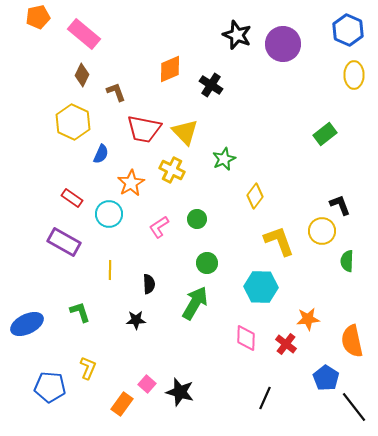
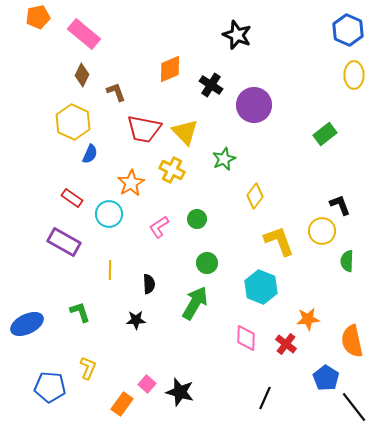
purple circle at (283, 44): moved 29 px left, 61 px down
blue semicircle at (101, 154): moved 11 px left
cyan hexagon at (261, 287): rotated 20 degrees clockwise
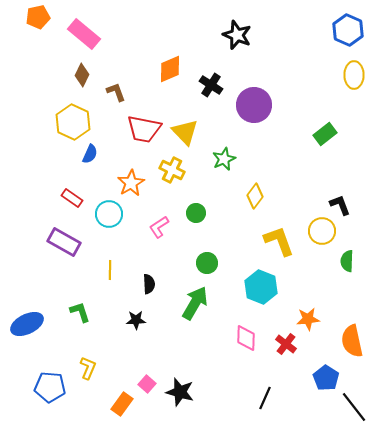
green circle at (197, 219): moved 1 px left, 6 px up
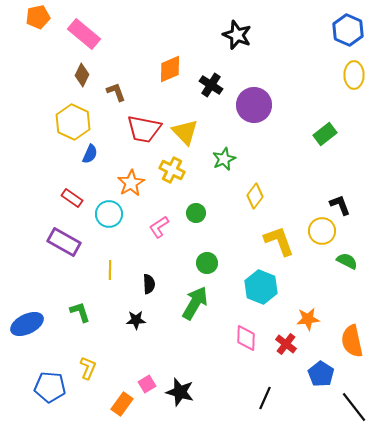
green semicircle at (347, 261): rotated 115 degrees clockwise
blue pentagon at (326, 378): moved 5 px left, 4 px up
pink square at (147, 384): rotated 18 degrees clockwise
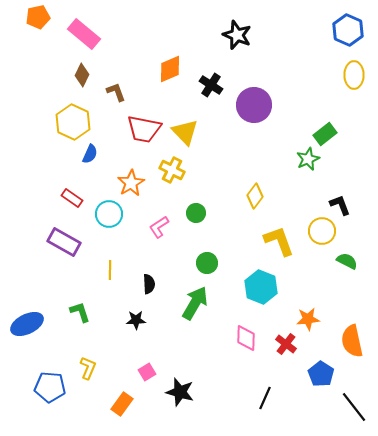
green star at (224, 159): moved 84 px right
pink square at (147, 384): moved 12 px up
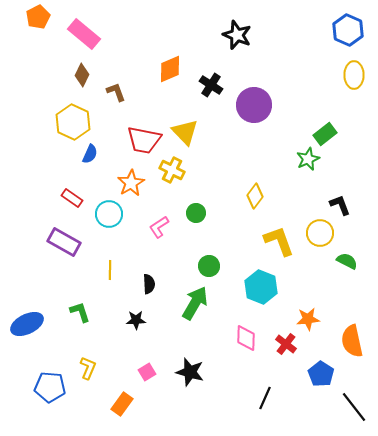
orange pentagon at (38, 17): rotated 15 degrees counterclockwise
red trapezoid at (144, 129): moved 11 px down
yellow circle at (322, 231): moved 2 px left, 2 px down
green circle at (207, 263): moved 2 px right, 3 px down
black star at (180, 392): moved 10 px right, 20 px up
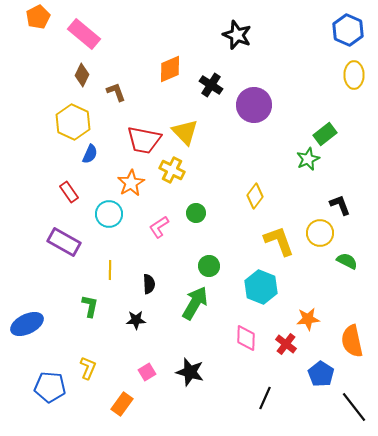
red rectangle at (72, 198): moved 3 px left, 6 px up; rotated 20 degrees clockwise
green L-shape at (80, 312): moved 10 px right, 6 px up; rotated 30 degrees clockwise
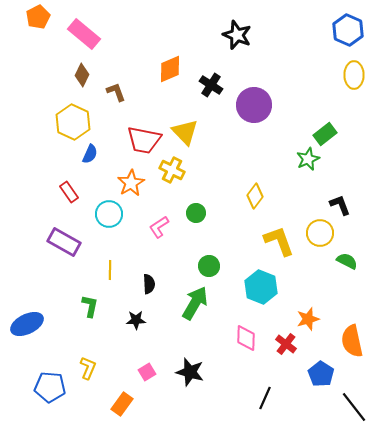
orange star at (308, 319): rotated 10 degrees counterclockwise
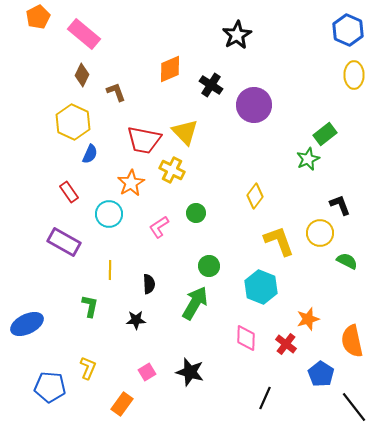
black star at (237, 35): rotated 20 degrees clockwise
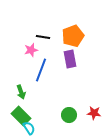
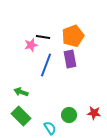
pink star: moved 5 px up
blue line: moved 5 px right, 5 px up
green arrow: rotated 128 degrees clockwise
cyan semicircle: moved 21 px right
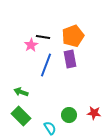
pink star: rotated 16 degrees counterclockwise
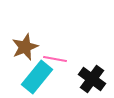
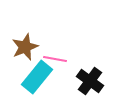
black cross: moved 2 px left, 2 px down
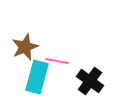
pink line: moved 2 px right, 2 px down
cyan rectangle: rotated 24 degrees counterclockwise
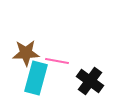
brown star: moved 1 px right, 6 px down; rotated 20 degrees clockwise
cyan rectangle: moved 1 px left, 1 px down
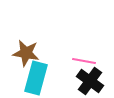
brown star: rotated 12 degrees clockwise
pink line: moved 27 px right
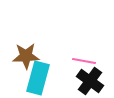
brown star: moved 3 px down; rotated 12 degrees counterclockwise
cyan rectangle: moved 2 px right
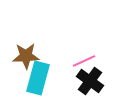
pink line: rotated 35 degrees counterclockwise
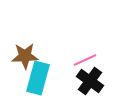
brown star: moved 1 px left
pink line: moved 1 px right, 1 px up
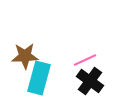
cyan rectangle: moved 1 px right
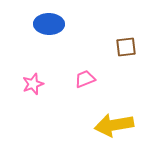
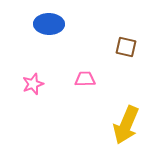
brown square: rotated 20 degrees clockwise
pink trapezoid: rotated 20 degrees clockwise
yellow arrow: moved 12 px right; rotated 57 degrees counterclockwise
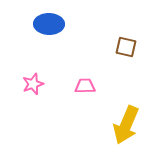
pink trapezoid: moved 7 px down
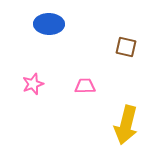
yellow arrow: rotated 9 degrees counterclockwise
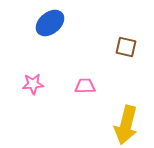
blue ellipse: moved 1 px right, 1 px up; rotated 40 degrees counterclockwise
pink star: rotated 15 degrees clockwise
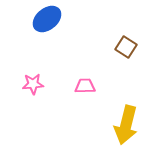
blue ellipse: moved 3 px left, 4 px up
brown square: rotated 20 degrees clockwise
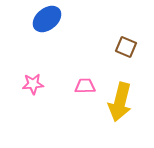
brown square: rotated 10 degrees counterclockwise
yellow arrow: moved 6 px left, 23 px up
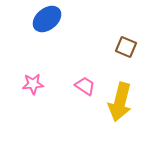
pink trapezoid: rotated 35 degrees clockwise
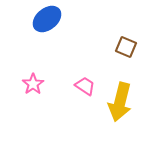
pink star: rotated 30 degrees counterclockwise
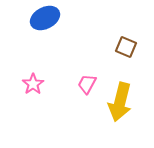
blue ellipse: moved 2 px left, 1 px up; rotated 12 degrees clockwise
pink trapezoid: moved 2 px right, 2 px up; rotated 95 degrees counterclockwise
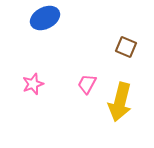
pink star: rotated 15 degrees clockwise
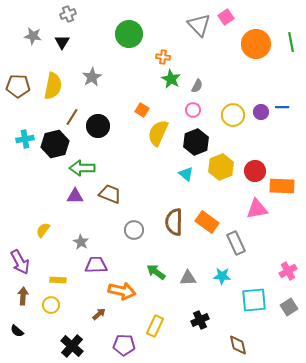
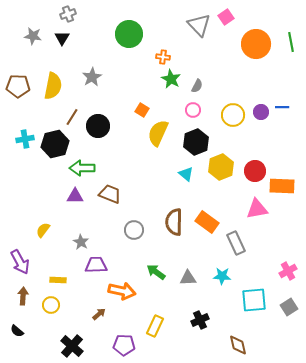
black triangle at (62, 42): moved 4 px up
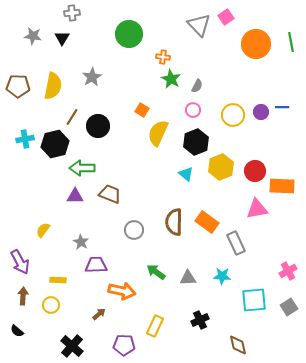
gray cross at (68, 14): moved 4 px right, 1 px up; rotated 14 degrees clockwise
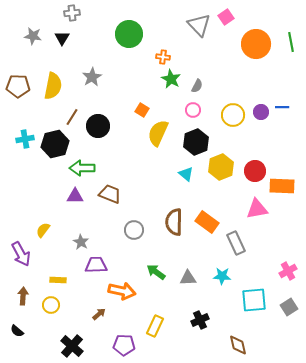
purple arrow at (20, 262): moved 1 px right, 8 px up
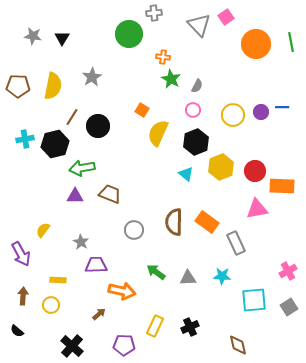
gray cross at (72, 13): moved 82 px right
green arrow at (82, 168): rotated 10 degrees counterclockwise
black cross at (200, 320): moved 10 px left, 7 px down
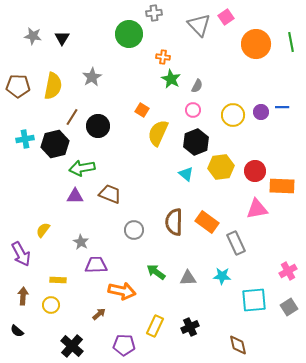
yellow hexagon at (221, 167): rotated 15 degrees clockwise
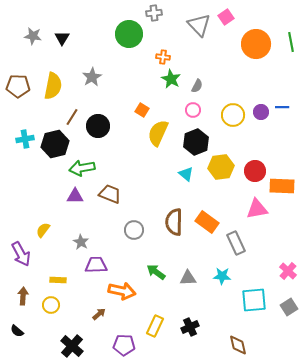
pink cross at (288, 271): rotated 18 degrees counterclockwise
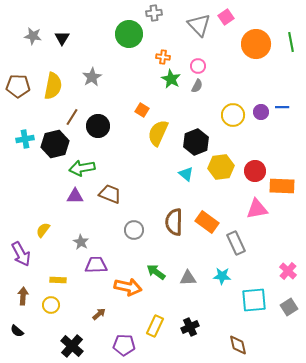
pink circle at (193, 110): moved 5 px right, 44 px up
orange arrow at (122, 291): moved 6 px right, 4 px up
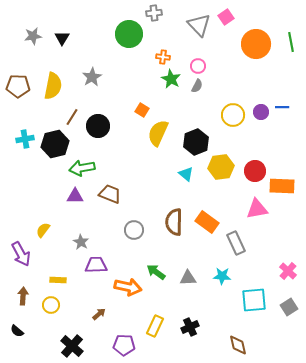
gray star at (33, 36): rotated 18 degrees counterclockwise
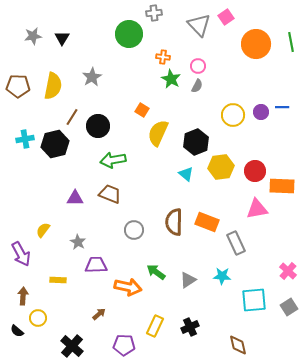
green arrow at (82, 168): moved 31 px right, 8 px up
purple triangle at (75, 196): moved 2 px down
orange rectangle at (207, 222): rotated 15 degrees counterclockwise
gray star at (81, 242): moved 3 px left
gray triangle at (188, 278): moved 2 px down; rotated 30 degrees counterclockwise
yellow circle at (51, 305): moved 13 px left, 13 px down
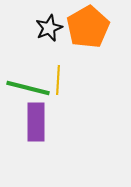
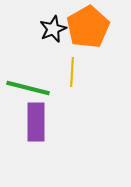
black star: moved 4 px right, 1 px down
yellow line: moved 14 px right, 8 px up
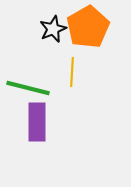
purple rectangle: moved 1 px right
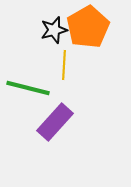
black star: moved 1 px right, 1 px down; rotated 8 degrees clockwise
yellow line: moved 8 px left, 7 px up
purple rectangle: moved 18 px right; rotated 42 degrees clockwise
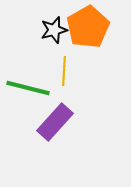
yellow line: moved 6 px down
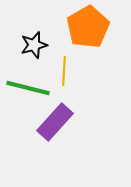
black star: moved 20 px left, 15 px down
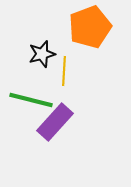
orange pentagon: moved 2 px right; rotated 9 degrees clockwise
black star: moved 8 px right, 9 px down
green line: moved 3 px right, 12 px down
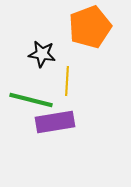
black star: rotated 24 degrees clockwise
yellow line: moved 3 px right, 10 px down
purple rectangle: rotated 39 degrees clockwise
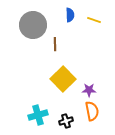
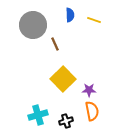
brown line: rotated 24 degrees counterclockwise
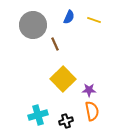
blue semicircle: moved 1 px left, 2 px down; rotated 24 degrees clockwise
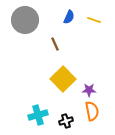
gray circle: moved 8 px left, 5 px up
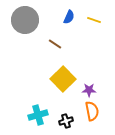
brown line: rotated 32 degrees counterclockwise
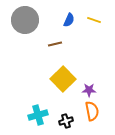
blue semicircle: moved 3 px down
brown line: rotated 48 degrees counterclockwise
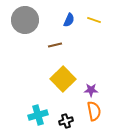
brown line: moved 1 px down
purple star: moved 2 px right
orange semicircle: moved 2 px right
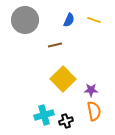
cyan cross: moved 6 px right
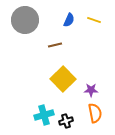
orange semicircle: moved 1 px right, 2 px down
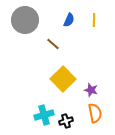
yellow line: rotated 72 degrees clockwise
brown line: moved 2 px left, 1 px up; rotated 56 degrees clockwise
purple star: rotated 16 degrees clockwise
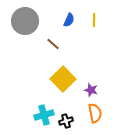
gray circle: moved 1 px down
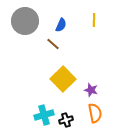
blue semicircle: moved 8 px left, 5 px down
black cross: moved 1 px up
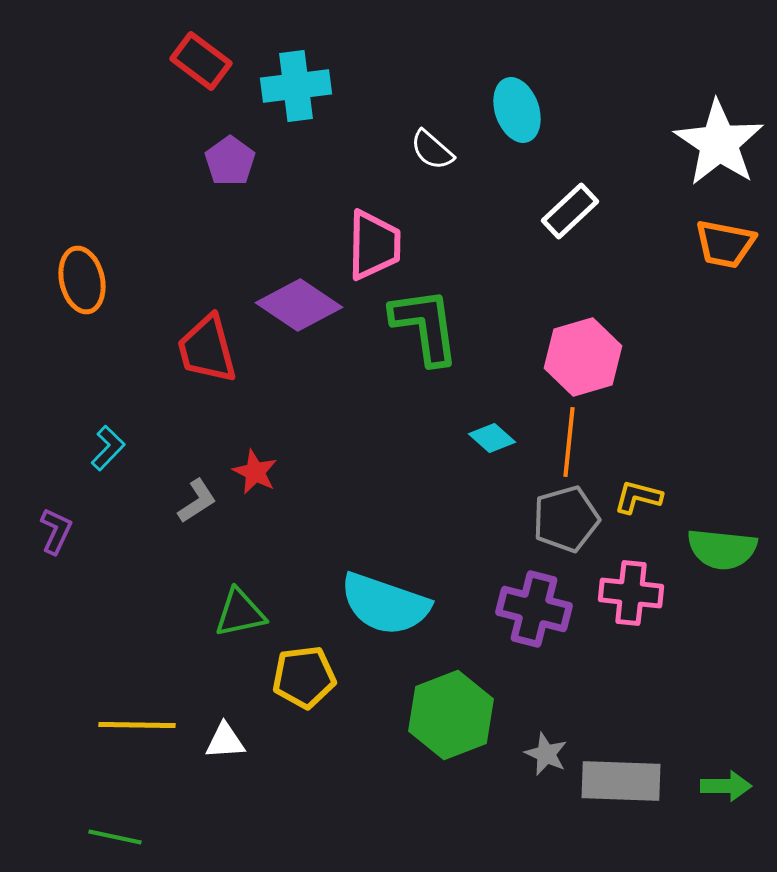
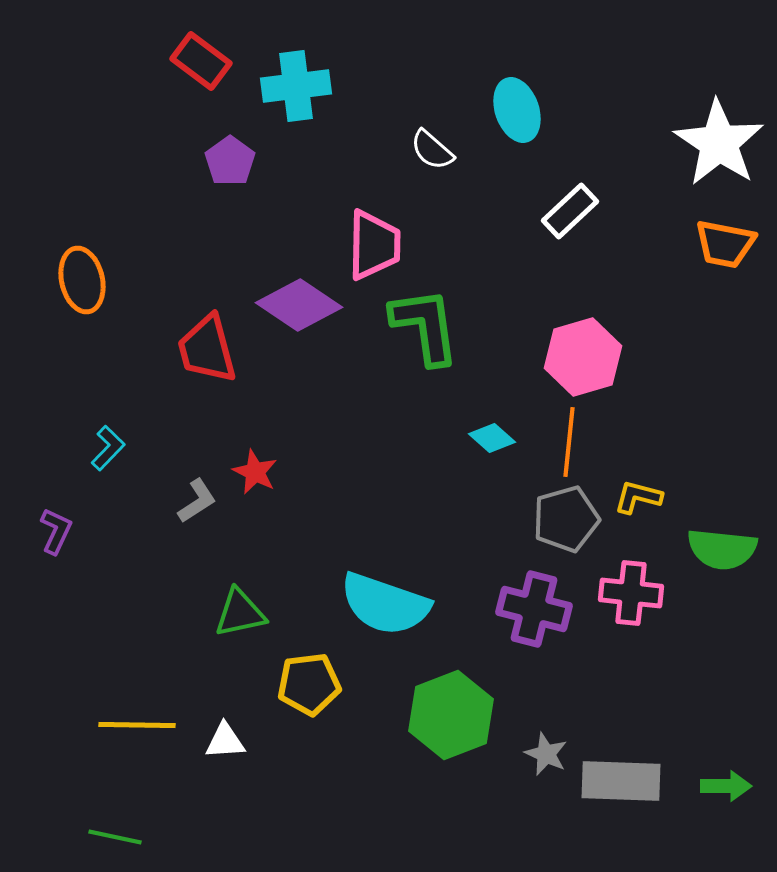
yellow pentagon: moved 5 px right, 7 px down
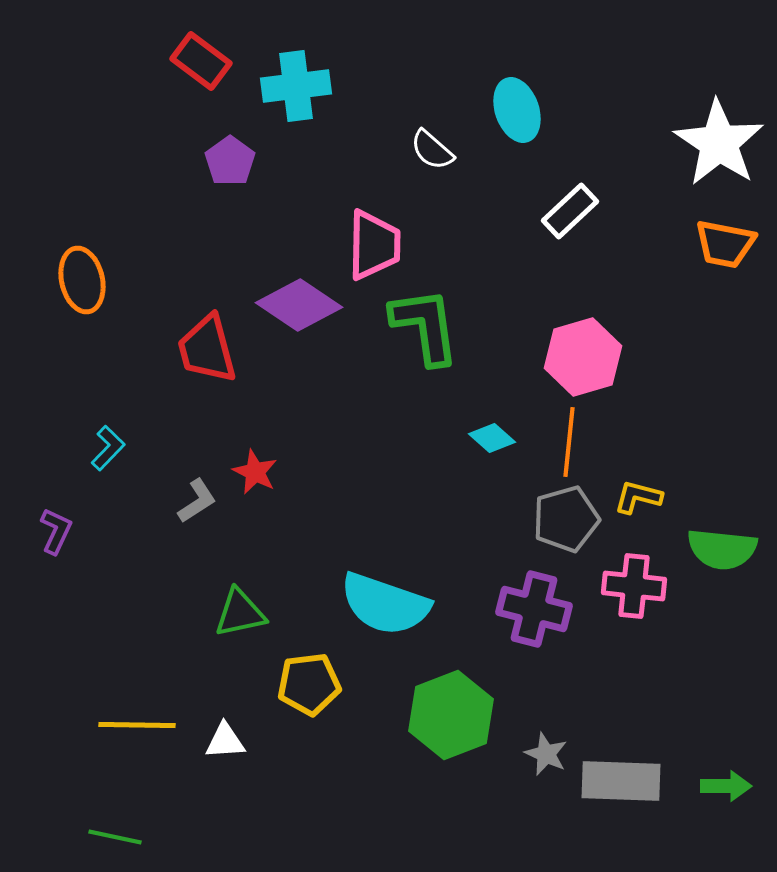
pink cross: moved 3 px right, 7 px up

-=-=-

→ Directions for this task
Please repeat all of the lines above word for word, leaving out the pictures.

→ Task solution
purple circle at (283, 44): moved 29 px left, 61 px down
blue semicircle at (101, 154): moved 11 px left
cyan hexagon at (261, 287): rotated 20 degrees clockwise
green circle at (197, 219): moved 1 px left, 6 px up
green semicircle at (347, 261): rotated 115 degrees clockwise
blue pentagon at (326, 378): moved 5 px left, 4 px up
pink square at (147, 384): rotated 18 degrees clockwise
green star at (224, 159): moved 84 px right
pink square at (147, 384): moved 12 px up
orange pentagon at (38, 17): rotated 15 degrees counterclockwise
red trapezoid at (144, 129): moved 11 px down
yellow circle at (322, 231): moved 2 px left, 2 px down
green circle at (207, 263): moved 2 px right, 3 px down
black star at (180, 392): moved 10 px right, 20 px up
red rectangle at (72, 198): moved 3 px left, 6 px up; rotated 20 degrees clockwise
green L-shape at (80, 312): moved 10 px right, 6 px up; rotated 30 degrees clockwise
orange star at (308, 319): rotated 10 degrees counterclockwise
black star at (237, 35): rotated 20 degrees clockwise
pink star: moved 5 px up
blue line: moved 5 px right, 5 px up
green arrow: rotated 128 degrees clockwise
cyan semicircle: moved 21 px right
pink star: rotated 16 degrees counterclockwise
black cross: moved 2 px left, 2 px down
pink line: moved 2 px right, 2 px down
cyan rectangle: rotated 24 degrees counterclockwise
brown star: moved 1 px right, 6 px down; rotated 20 degrees clockwise
cyan rectangle: moved 1 px left, 1 px down
brown star: rotated 12 degrees clockwise
pink line: moved 27 px right
brown star: moved 3 px down; rotated 12 degrees counterclockwise
cyan rectangle: moved 2 px right
pink line: rotated 35 degrees counterclockwise
brown star: moved 1 px left
pink line: moved 1 px right, 1 px up
cyan rectangle: moved 1 px right
brown square: rotated 20 degrees clockwise
pink trapezoid: rotated 20 degrees clockwise
yellow arrow: moved 12 px right; rotated 57 degrees counterclockwise
pink trapezoid: moved 7 px down
yellow arrow: rotated 9 degrees counterclockwise
blue ellipse: moved 1 px right, 1 px up; rotated 40 degrees counterclockwise
pink star: rotated 15 degrees clockwise
blue ellipse: moved 3 px left, 4 px up
brown square: rotated 20 degrees clockwise
brown square: rotated 10 degrees counterclockwise
yellow arrow: moved 6 px left, 23 px up
pink trapezoid: rotated 35 degrees clockwise
pink star: rotated 30 degrees counterclockwise
blue ellipse: moved 2 px left, 1 px up; rotated 12 degrees clockwise
pink trapezoid: moved 2 px right, 2 px up; rotated 95 degrees counterclockwise
pink star: rotated 15 degrees clockwise
black triangle at (62, 42): moved 4 px up
gray cross at (68, 14): moved 4 px right, 1 px up; rotated 14 degrees clockwise
purple arrow at (20, 262): moved 1 px right, 8 px up
gray cross at (72, 13): moved 82 px right
green arrow at (82, 168): rotated 10 degrees counterclockwise
black cross at (200, 320): moved 10 px left, 7 px down
yellow hexagon at (221, 167): rotated 15 degrees clockwise
pink cross at (288, 271): rotated 18 degrees counterclockwise
pink circle at (193, 110): moved 5 px right, 44 px up
orange arrow at (122, 291): moved 6 px right, 4 px up
gray star at (33, 36): rotated 18 degrees counterclockwise
green arrow at (82, 168): moved 31 px right, 8 px up
purple triangle at (75, 196): moved 2 px down
orange rectangle at (207, 222): rotated 15 degrees counterclockwise
gray star at (81, 242): moved 3 px left
gray triangle at (188, 278): moved 2 px down; rotated 30 degrees counterclockwise
yellow circle at (51, 305): moved 13 px left, 13 px down
black star: moved 4 px right, 1 px down
yellow line: moved 14 px right, 8 px up
purple rectangle: moved 1 px right
black star: moved 1 px right, 1 px down; rotated 8 degrees clockwise
yellow line: moved 8 px left, 7 px up
purple rectangle: moved 18 px right; rotated 42 degrees clockwise
yellow line: moved 6 px down
black star: moved 20 px left, 15 px down
orange pentagon: moved 2 px right; rotated 9 degrees clockwise
black star: moved 8 px right, 9 px down
green line: moved 3 px right, 12 px down
black star: rotated 24 degrees clockwise
yellow line: moved 3 px right, 10 px down
purple rectangle: rotated 39 degrees clockwise
brown line: rotated 24 degrees counterclockwise
blue semicircle: moved 1 px left, 2 px down; rotated 24 degrees clockwise
gray circle: moved 8 px left, 5 px up
brown line: rotated 32 degrees counterclockwise
blue semicircle: moved 3 px down
brown line: rotated 48 degrees counterclockwise
brown line: moved 1 px down
purple star: moved 2 px right
orange semicircle: moved 2 px right
cyan cross: moved 6 px right
orange semicircle: moved 1 px right, 2 px down
yellow line: rotated 72 degrees clockwise
brown line: moved 2 px left, 1 px up; rotated 56 degrees clockwise
purple star: rotated 16 degrees clockwise
gray circle: moved 1 px down
blue semicircle: moved 8 px left, 5 px down
black cross: moved 1 px up
yellow pentagon: moved 5 px right, 7 px down
pink cross: moved 3 px right, 7 px up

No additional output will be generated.